╭─ Given records

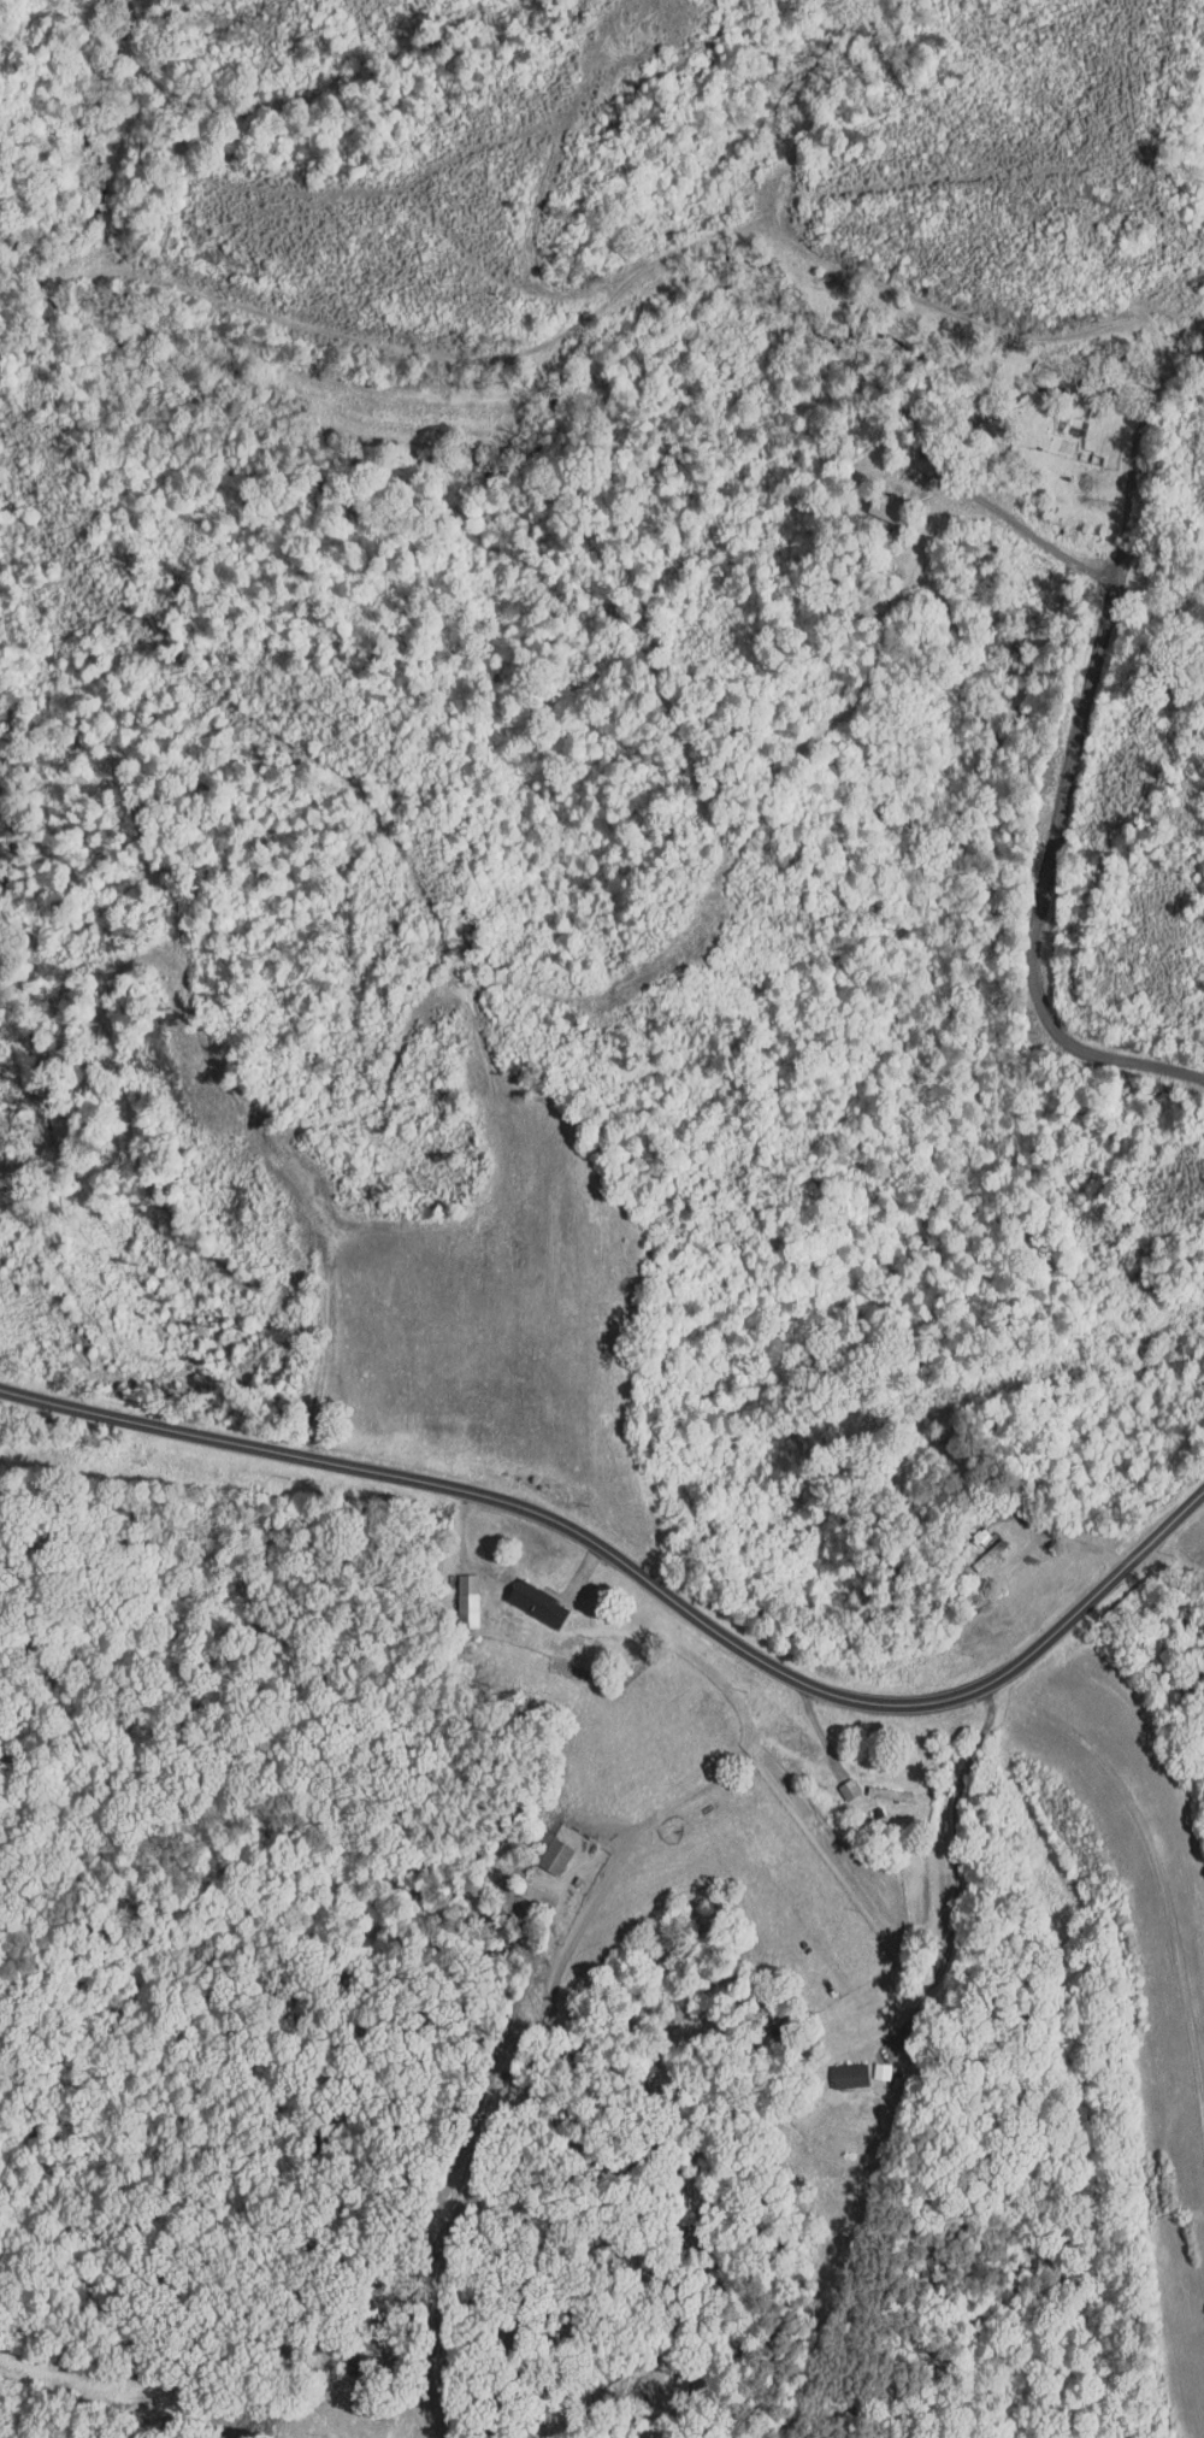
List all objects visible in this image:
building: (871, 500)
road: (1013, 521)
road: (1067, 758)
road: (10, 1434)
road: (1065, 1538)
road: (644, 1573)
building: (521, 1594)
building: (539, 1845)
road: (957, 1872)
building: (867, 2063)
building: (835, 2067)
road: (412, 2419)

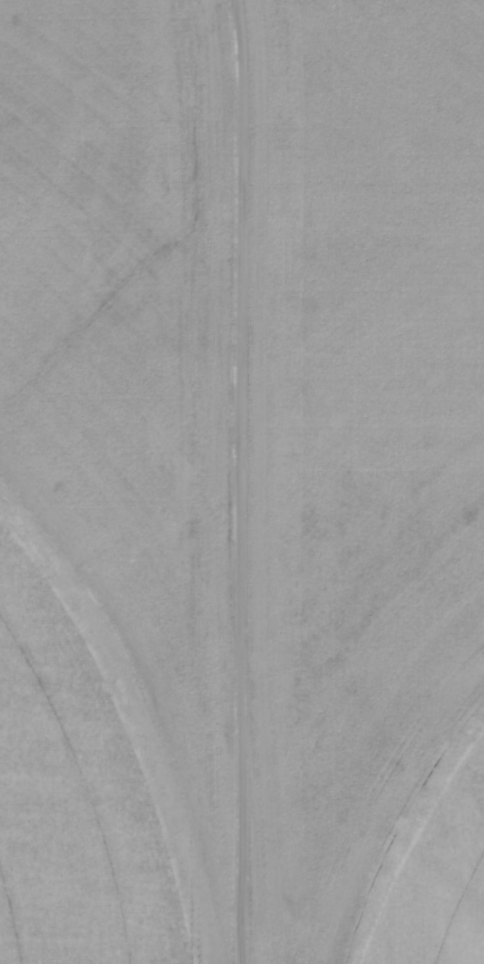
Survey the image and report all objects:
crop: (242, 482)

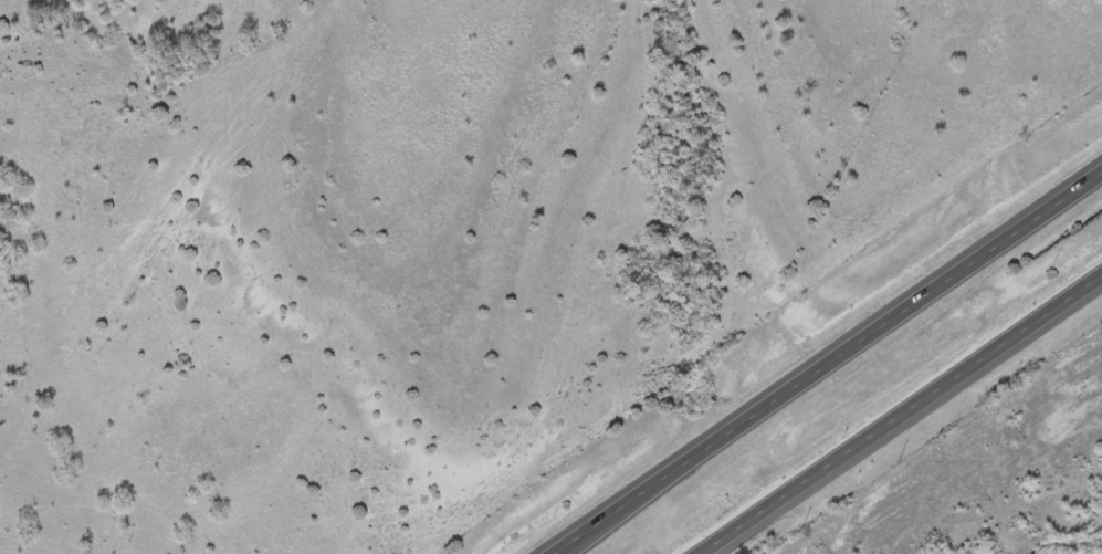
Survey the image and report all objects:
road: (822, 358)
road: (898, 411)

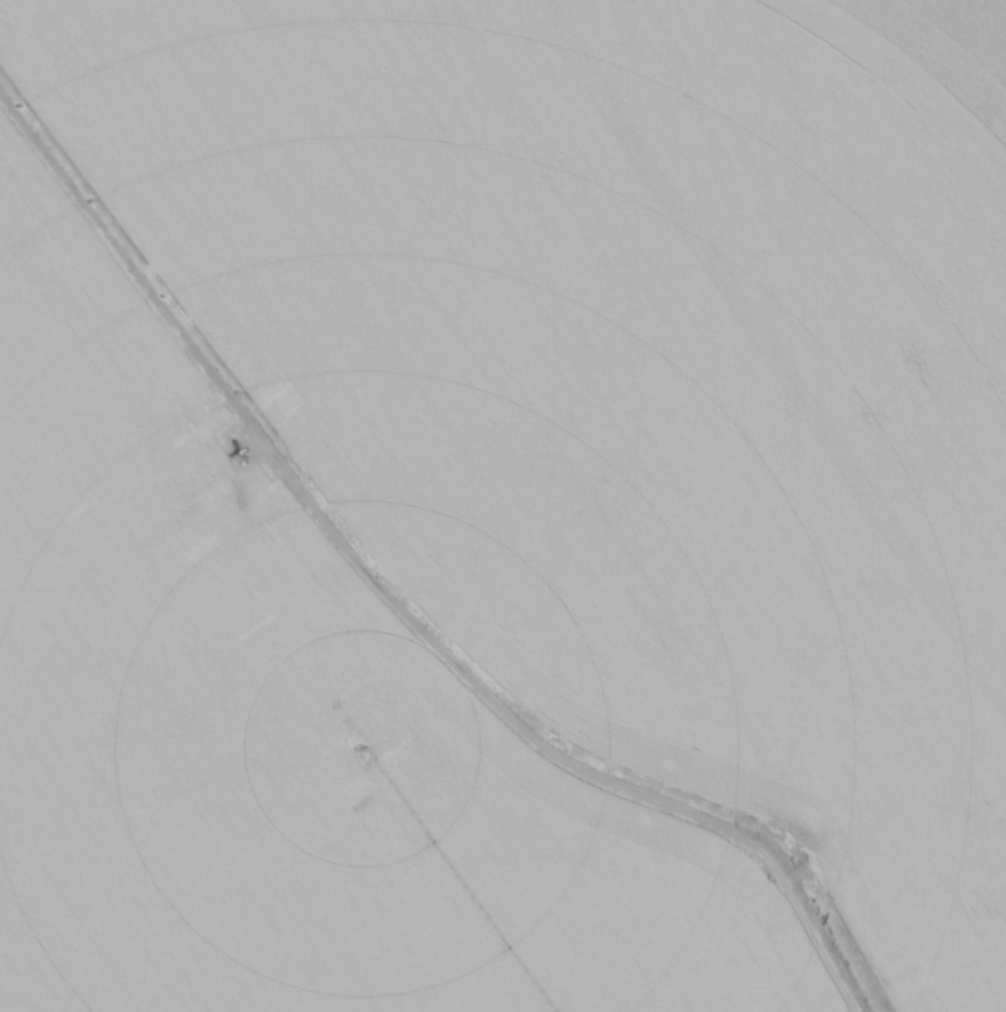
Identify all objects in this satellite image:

╰─

Exact repetition of each line above is expected; images are to be omitted.

- Written reply:
List all objects visible in this image:
building: (871, 500)
road: (1013, 521)
road: (1067, 758)
road: (10, 1434)
road: (1065, 1538)
road: (644, 1573)
building: (521, 1594)
building: (539, 1845)
road: (957, 1872)
building: (867, 2063)
building: (835, 2067)
road: (412, 2419)

Survey the image and report all objects:
crop: (242, 482)

Survey the image and report all objects:
road: (822, 358)
road: (898, 411)

Identify all objects in this satellite image:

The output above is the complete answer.